[Difference listings]
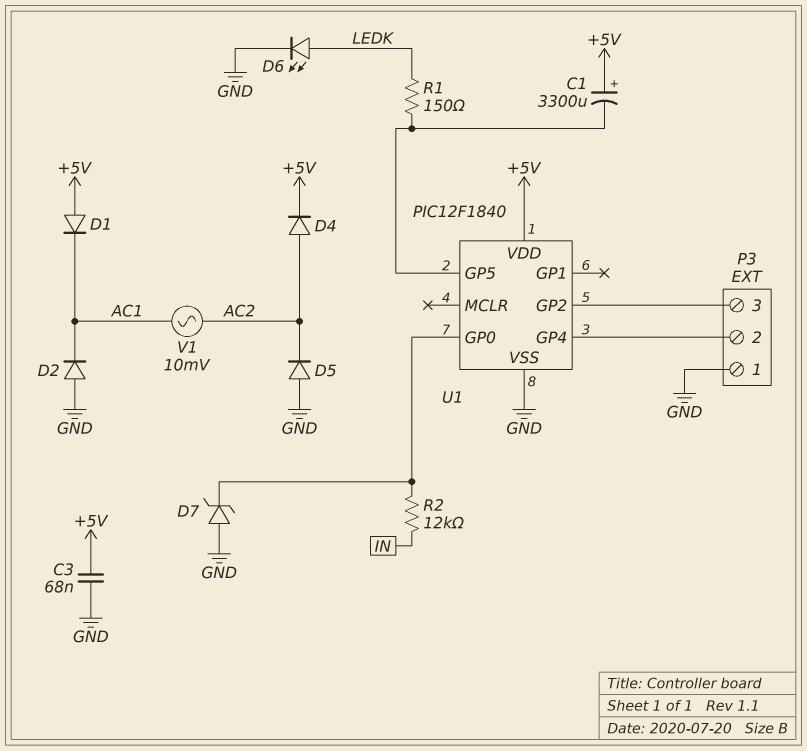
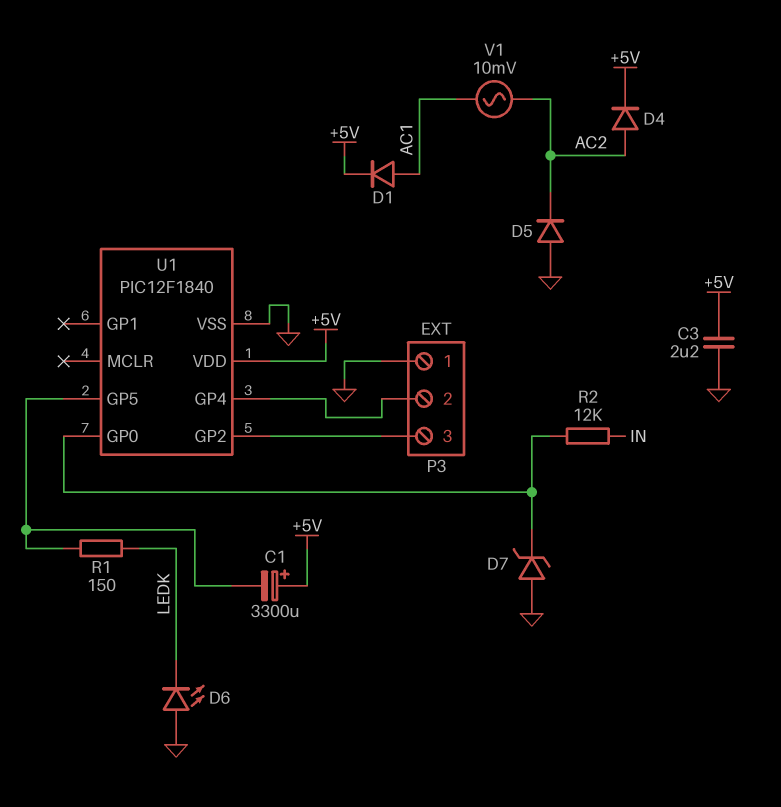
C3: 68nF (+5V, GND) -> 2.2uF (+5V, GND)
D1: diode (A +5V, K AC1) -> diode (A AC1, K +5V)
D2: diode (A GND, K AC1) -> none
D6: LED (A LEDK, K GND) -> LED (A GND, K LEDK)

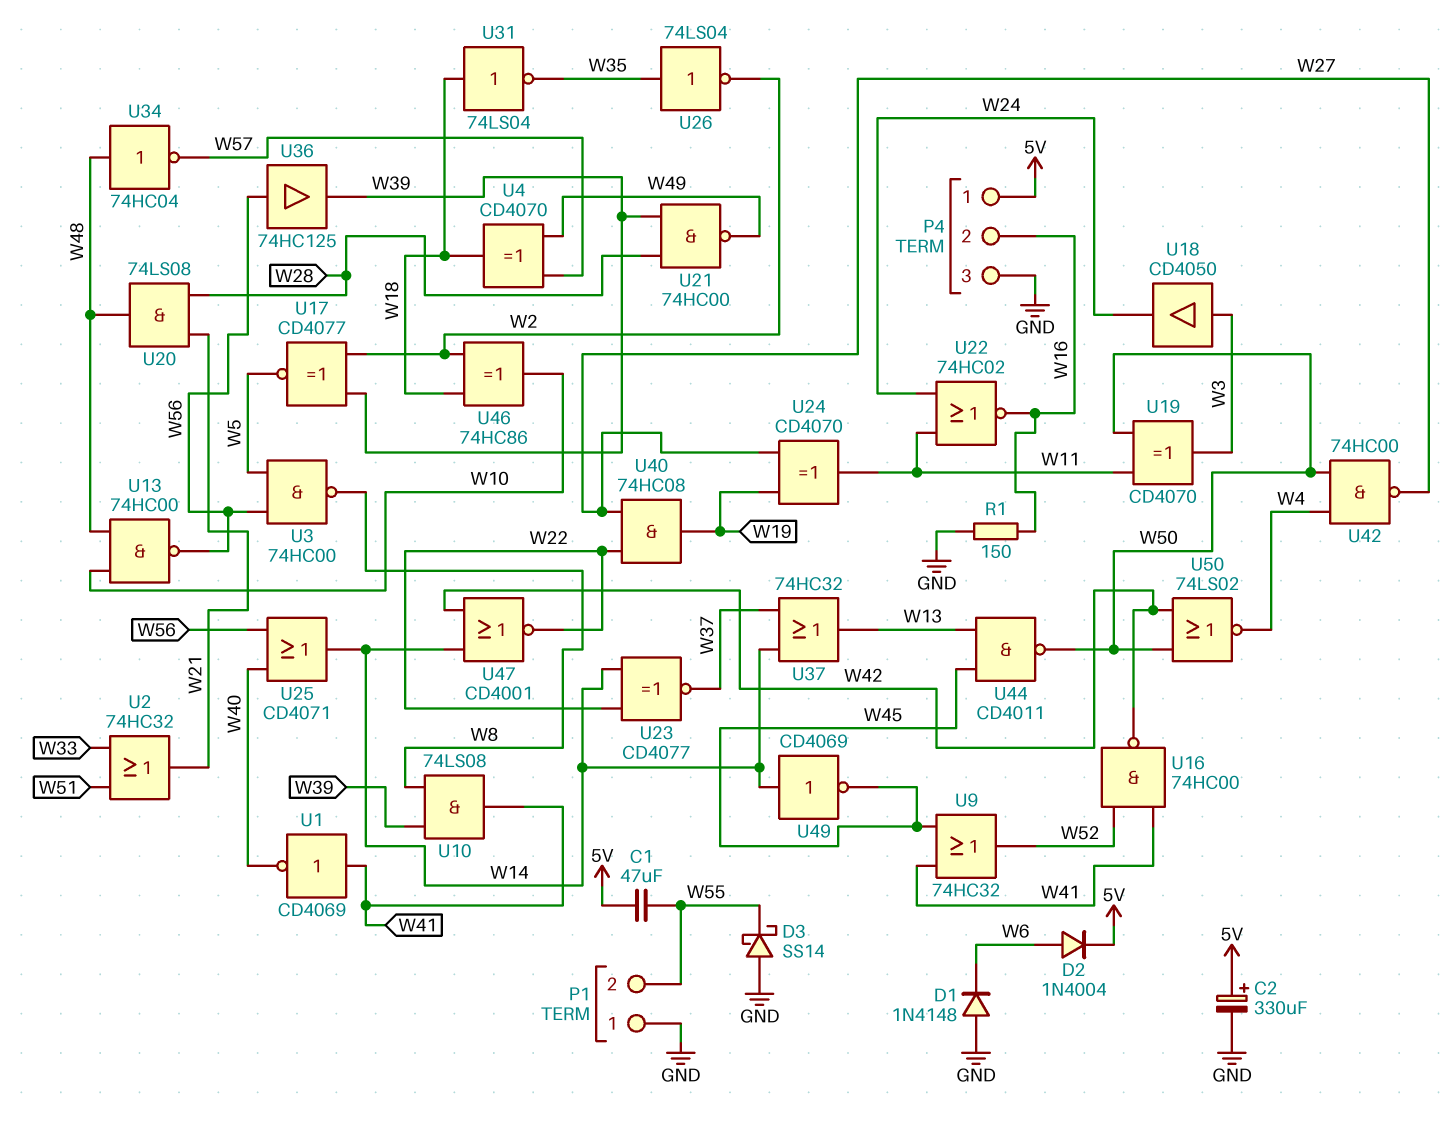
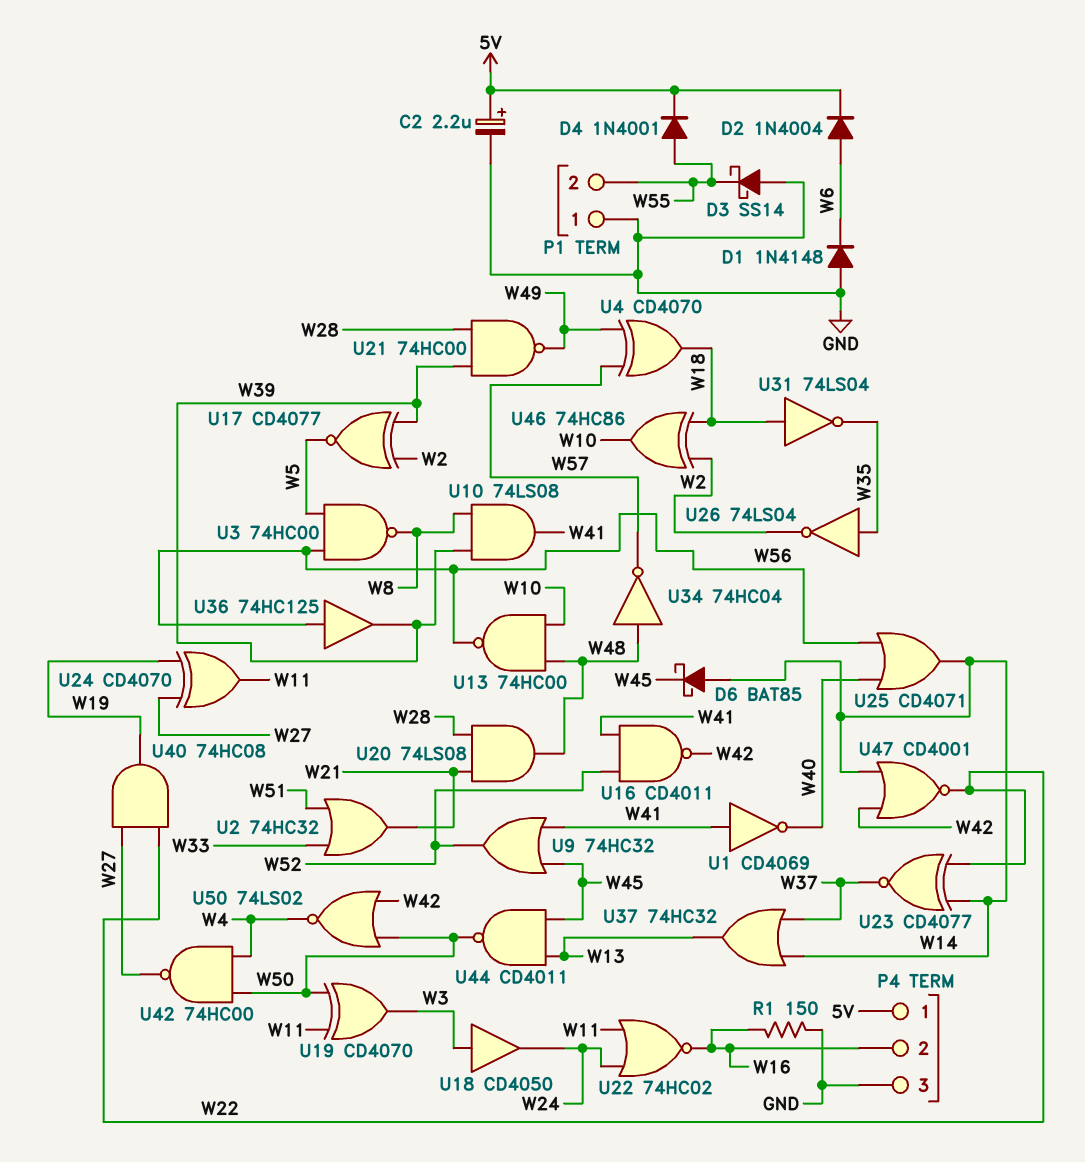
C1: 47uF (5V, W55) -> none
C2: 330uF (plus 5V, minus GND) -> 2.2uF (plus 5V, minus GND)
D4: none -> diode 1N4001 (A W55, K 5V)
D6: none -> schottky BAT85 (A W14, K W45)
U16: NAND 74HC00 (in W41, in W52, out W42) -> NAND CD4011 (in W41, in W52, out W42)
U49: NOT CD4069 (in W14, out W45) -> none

→ What the task requires: Write out exactly the lines starting with the one that holds "D4: none -> diode 1N4001 (A W55, K 5V)" and running through the last line above.

→ Result of the task:
D4: none -> diode 1N4001 (A W55, K 5V)
D6: none -> schottky BAT85 (A W14, K W45)
U16: NAND 74HC00 (in W41, in W52, out W42) -> NAND CD4011 (in W41, in W52, out W42)
U49: NOT CD4069 (in W14, out W45) -> none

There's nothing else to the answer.